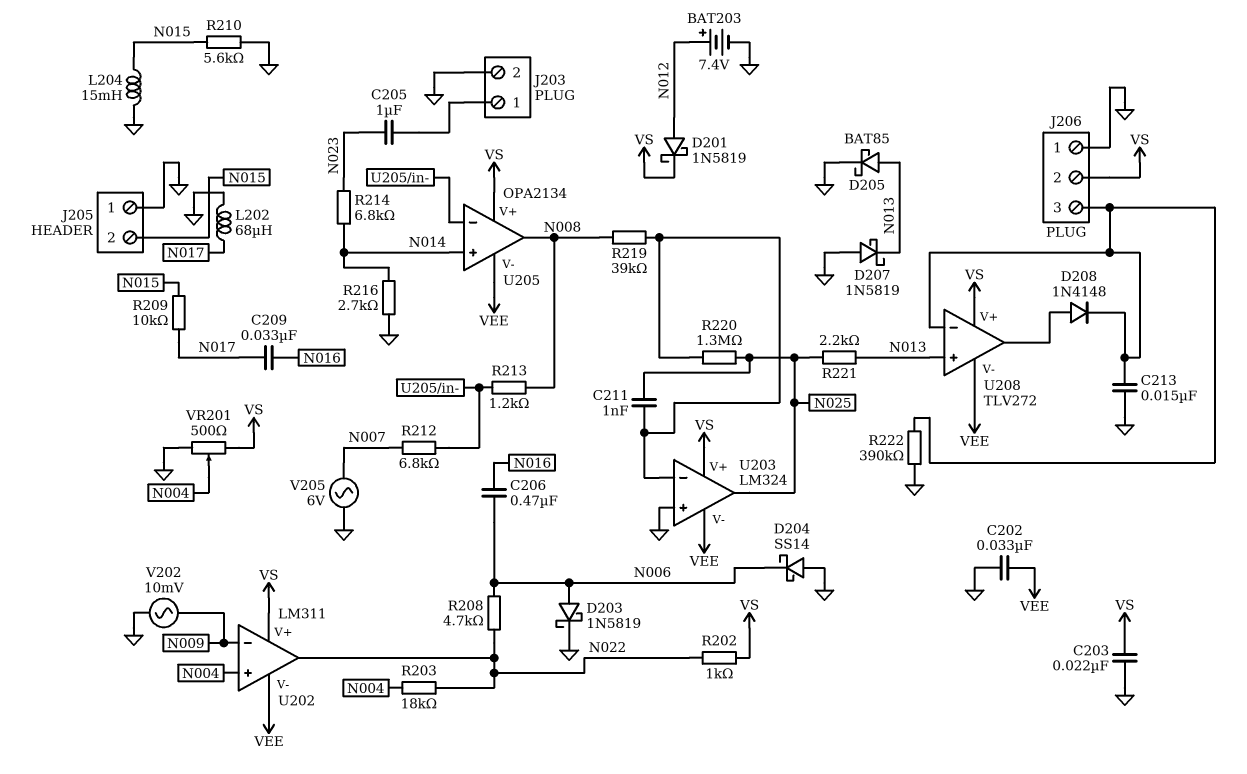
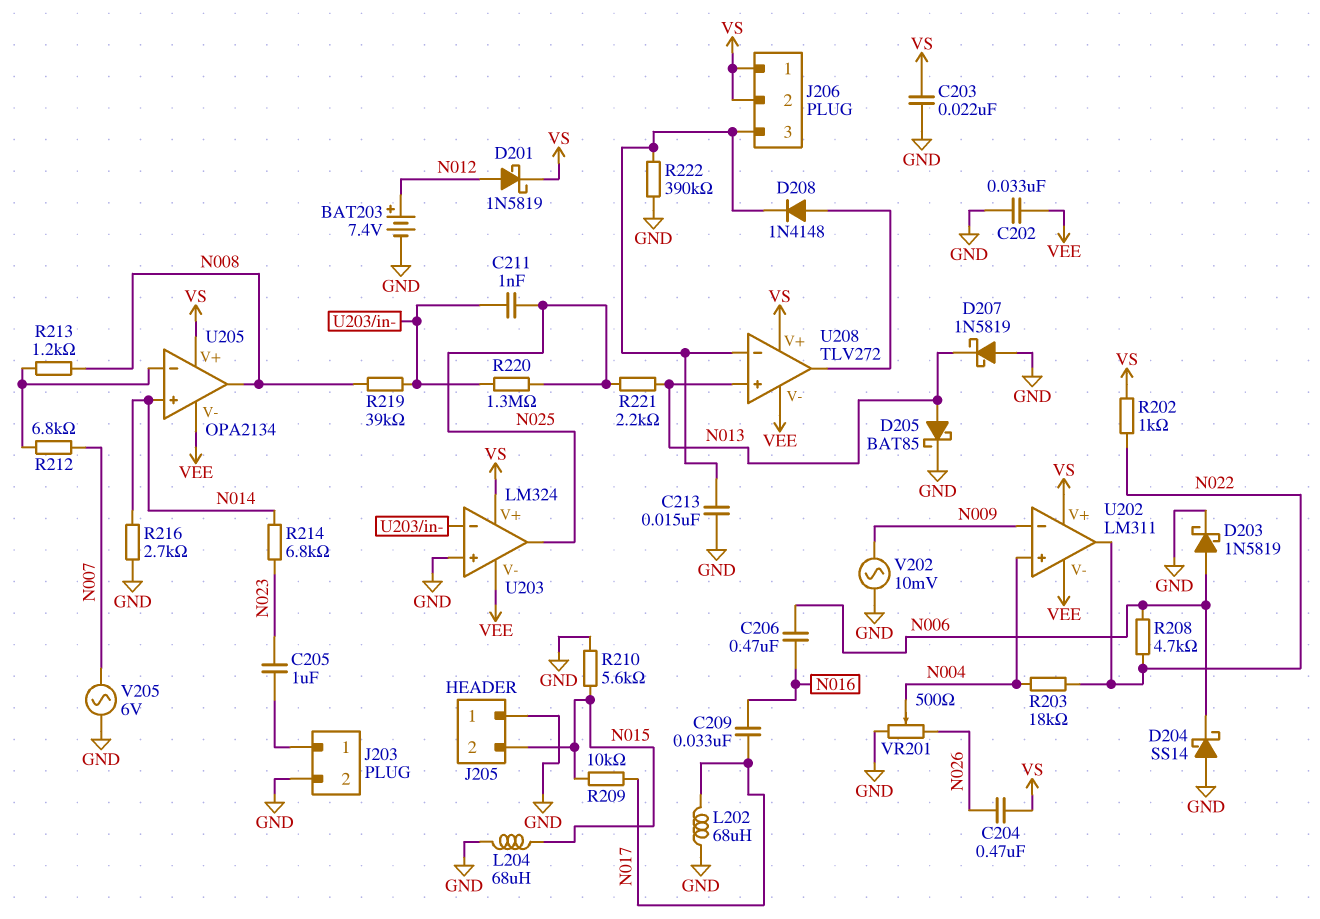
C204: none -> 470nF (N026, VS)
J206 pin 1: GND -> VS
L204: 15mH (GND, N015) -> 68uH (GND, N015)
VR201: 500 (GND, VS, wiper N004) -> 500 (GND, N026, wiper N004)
· · · ·
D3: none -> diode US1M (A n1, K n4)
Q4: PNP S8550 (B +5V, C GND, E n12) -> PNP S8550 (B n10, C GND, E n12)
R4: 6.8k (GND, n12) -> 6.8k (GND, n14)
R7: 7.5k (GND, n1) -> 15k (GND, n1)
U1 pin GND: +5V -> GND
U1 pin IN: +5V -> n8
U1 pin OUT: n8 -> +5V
· · · ·
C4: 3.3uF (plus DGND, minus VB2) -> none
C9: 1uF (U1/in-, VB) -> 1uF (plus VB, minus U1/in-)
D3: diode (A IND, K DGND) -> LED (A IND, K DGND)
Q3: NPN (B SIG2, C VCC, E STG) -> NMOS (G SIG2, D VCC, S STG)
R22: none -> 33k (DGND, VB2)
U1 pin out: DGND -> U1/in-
· · · ·
# [Exercise requirements]
Restate word for word the entries above from the line with "C4: 3.3uF (plus DGND, minus VB2) -> none" through the line with "U1 pin out: DGND", inclusive, leaving out everything else.

# [Output]
C4: 3.3uF (plus DGND, minus VB2) -> none
C9: 1uF (U1/in-, VB) -> 1uF (plus VB, minus U1/in-)
D3: diode (A IND, K DGND) -> LED (A IND, K DGND)
Q3: NPN (B SIG2, C VCC, E STG) -> NMOS (G SIG2, D VCC, S STG)
R22: none -> 33k (DGND, VB2)
U1 pin out: DGND -> U1/in-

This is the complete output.